_EXERCISE:_ Please write out the data that follows, word for word.
■ ■ ■ ■
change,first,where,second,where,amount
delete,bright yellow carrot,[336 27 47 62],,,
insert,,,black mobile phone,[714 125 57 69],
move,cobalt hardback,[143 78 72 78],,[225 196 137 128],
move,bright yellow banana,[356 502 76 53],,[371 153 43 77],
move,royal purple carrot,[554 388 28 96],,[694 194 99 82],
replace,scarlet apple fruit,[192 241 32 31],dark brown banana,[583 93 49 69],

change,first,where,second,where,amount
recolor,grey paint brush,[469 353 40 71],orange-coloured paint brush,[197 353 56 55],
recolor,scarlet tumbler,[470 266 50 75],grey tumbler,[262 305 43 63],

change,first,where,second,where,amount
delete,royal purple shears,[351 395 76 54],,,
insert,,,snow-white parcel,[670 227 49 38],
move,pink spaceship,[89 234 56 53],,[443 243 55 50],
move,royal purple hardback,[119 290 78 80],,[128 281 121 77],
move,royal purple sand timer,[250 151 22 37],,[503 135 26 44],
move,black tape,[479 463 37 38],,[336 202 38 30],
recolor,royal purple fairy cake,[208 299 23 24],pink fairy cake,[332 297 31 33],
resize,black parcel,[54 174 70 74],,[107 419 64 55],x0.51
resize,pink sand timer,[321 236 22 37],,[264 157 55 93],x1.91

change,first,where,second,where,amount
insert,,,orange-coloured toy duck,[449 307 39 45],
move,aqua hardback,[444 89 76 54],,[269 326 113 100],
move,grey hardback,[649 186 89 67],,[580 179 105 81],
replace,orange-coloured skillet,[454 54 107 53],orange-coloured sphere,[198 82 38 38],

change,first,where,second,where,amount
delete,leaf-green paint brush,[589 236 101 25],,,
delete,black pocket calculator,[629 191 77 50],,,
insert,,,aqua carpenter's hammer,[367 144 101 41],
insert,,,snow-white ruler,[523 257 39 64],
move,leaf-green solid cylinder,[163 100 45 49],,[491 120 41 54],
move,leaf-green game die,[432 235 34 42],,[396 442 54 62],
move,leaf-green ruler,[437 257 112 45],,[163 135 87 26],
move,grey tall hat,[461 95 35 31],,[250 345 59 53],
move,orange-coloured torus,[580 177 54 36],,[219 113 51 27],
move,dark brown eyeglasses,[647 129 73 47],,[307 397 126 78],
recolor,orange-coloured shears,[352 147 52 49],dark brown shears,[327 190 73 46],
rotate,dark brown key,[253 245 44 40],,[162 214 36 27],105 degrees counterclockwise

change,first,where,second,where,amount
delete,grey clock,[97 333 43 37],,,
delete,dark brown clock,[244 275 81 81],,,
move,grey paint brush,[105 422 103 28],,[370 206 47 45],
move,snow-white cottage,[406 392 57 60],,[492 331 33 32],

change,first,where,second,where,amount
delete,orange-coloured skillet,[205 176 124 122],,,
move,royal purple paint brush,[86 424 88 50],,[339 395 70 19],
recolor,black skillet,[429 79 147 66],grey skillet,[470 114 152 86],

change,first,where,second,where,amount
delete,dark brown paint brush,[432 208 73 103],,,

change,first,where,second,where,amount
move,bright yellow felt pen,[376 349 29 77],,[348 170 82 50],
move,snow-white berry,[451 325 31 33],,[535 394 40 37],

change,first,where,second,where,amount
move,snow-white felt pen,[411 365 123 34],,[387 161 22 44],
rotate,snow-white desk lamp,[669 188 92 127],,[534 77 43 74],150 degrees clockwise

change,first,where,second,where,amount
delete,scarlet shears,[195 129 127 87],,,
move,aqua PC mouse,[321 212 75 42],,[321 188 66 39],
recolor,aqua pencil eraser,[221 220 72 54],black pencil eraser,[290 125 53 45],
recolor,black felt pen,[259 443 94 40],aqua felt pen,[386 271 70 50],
■ ■ ■ ■
_COMPLETED EXERCISE:_
change,first,where,second,where,amount
delete,bright yellow carrot,[336 27 47 62],,,
insert,,,black mobile phone,[714 125 57 69],
move,cobalt hardback,[143 78 72 78],,[225 196 137 128],
move,bright yellow banana,[356 502 76 53],,[371 153 43 77],
move,royal purple carrot,[554 388 28 96],,[694 194 99 82],
replace,scarlet apple fruit,[192 241 32 31],dark brown banana,[583 93 49 69],

change,first,where,second,where,amount
recolor,grey paint brush,[469 353 40 71],orange-coloured paint brush,[197 353 56 55],
recolor,scarlet tumbler,[470 266 50 75],grey tumbler,[262 305 43 63],

change,first,where,second,where,amount
delete,royal purple shears,[351 395 76 54],,,
insert,,,snow-white parcel,[670 227 49 38],
move,pink spaceship,[89 234 56 53],,[443 243 55 50],
move,royal purple hardback,[119 290 78 80],,[128 281 121 77],
move,royal purple sand timer,[250 151 22 37],,[503 135 26 44],
move,black tape,[479 463 37 38],,[336 202 38 30],
recolor,royal purple fairy cake,[208 299 23 24],pink fairy cake,[332 297 31 33],
resize,black parcel,[54 174 70 74],,[107 419 64 55],x0.51
resize,pink sand timer,[321 236 22 37],,[264 157 55 93],x1.91

change,first,where,second,where,amount
insert,,,orange-coloured toy duck,[449 307 39 45],
move,aqua hardback,[444 89 76 54],,[269 326 113 100],
move,grey hardback,[649 186 89 67],,[580 179 105 81],
replace,orange-coloured skillet,[454 54 107 53],orange-coloured sphere,[198 82 38 38],

change,first,where,second,where,amount
delete,leaf-green paint brush,[589 236 101 25],,,
delete,black pocket calculator,[629 191 77 50],,,
insert,,,aqua carpenter's hammer,[367 144 101 41],
insert,,,snow-white ruler,[523 257 39 64],
move,leaf-green solid cylinder,[163 100 45 49],,[491 120 41 54],
move,leaf-green game die,[432 235 34 42],,[396 442 54 62],
move,leaf-green ruler,[437 257 112 45],,[163 135 87 26],
move,grey tall hat,[461 95 35 31],,[250 345 59 53],
move,orange-coloured torus,[580 177 54 36],,[219 113 51 27],
move,dark brown eyeglasses,[647 129 73 47],,[307 397 126 78],
recolor,orange-coloured shears,[352 147 52 49],dark brown shears,[327 190 73 46],
rotate,dark brown key,[253 245 44 40],,[162 214 36 27],105 degrees counterclockwise

change,first,where,second,where,amount
delete,grey clock,[97 333 43 37],,,
delete,dark brown clock,[244 275 81 81],,,
move,grey paint brush,[105 422 103 28],,[370 206 47 45],
move,snow-white cottage,[406 392 57 60],,[492 331 33 32],

change,first,where,second,where,amount
delete,orange-coloured skillet,[205 176 124 122],,,
move,royal purple paint brush,[86 424 88 50],,[339 395 70 19],
recolor,black skillet,[429 79 147 66],grey skillet,[470 114 152 86],

change,first,where,second,where,amount
delete,dark brown paint brush,[432 208 73 103],,,

change,first,where,second,where,amount
move,bright yellow felt pen,[376 349 29 77],,[348 170 82 50],
move,snow-white berry,[451 325 31 33],,[535 394 40 37],

change,first,where,second,where,amount
move,snow-white felt pen,[411 365 123 34],,[387 161 22 44],
rotate,snow-white desk lamp,[669 188 92 127],,[534 77 43 74],150 degrees clockwise

change,first,where,second,where,amount
delete,scarlet shears,[195 129 127 87],,,
move,aqua PC mouse,[321 212 75 42],,[321 188 66 39],
recolor,aqua pencil eraser,[221 220 72 54],black pencil eraser,[290 125 53 45],
recolor,black felt pen,[259 443 94 40],aqua felt pen,[386 271 70 50],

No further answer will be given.